> [Problem to work on]:
Across the listing, count the lines that include the string "goblet". Give nothing besides the number.

> [Provided material]:
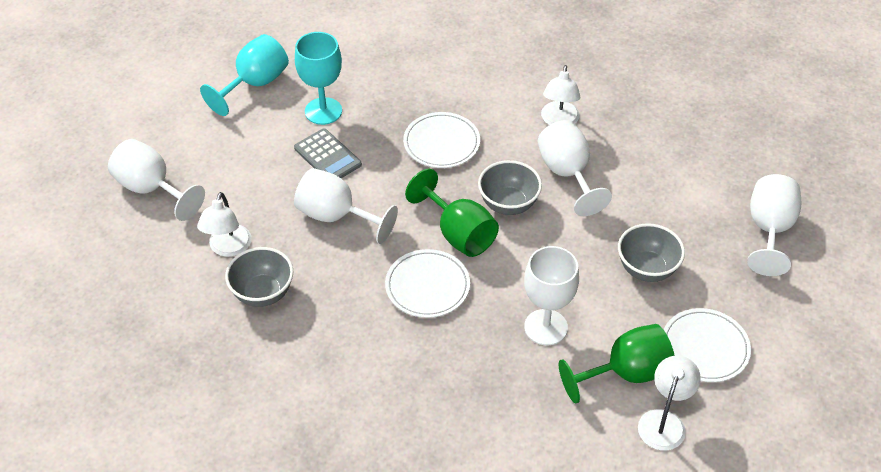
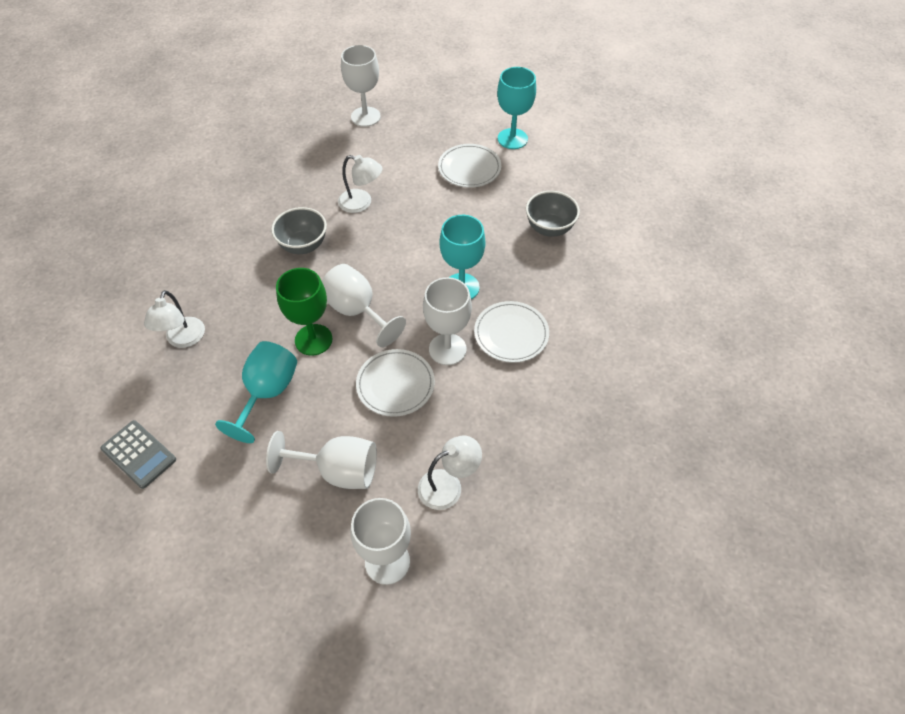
green goblet: 2 -> 1
grey bowl: 3 -> 2
turquoise goblet: 2 -> 3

> [Answer box]:
2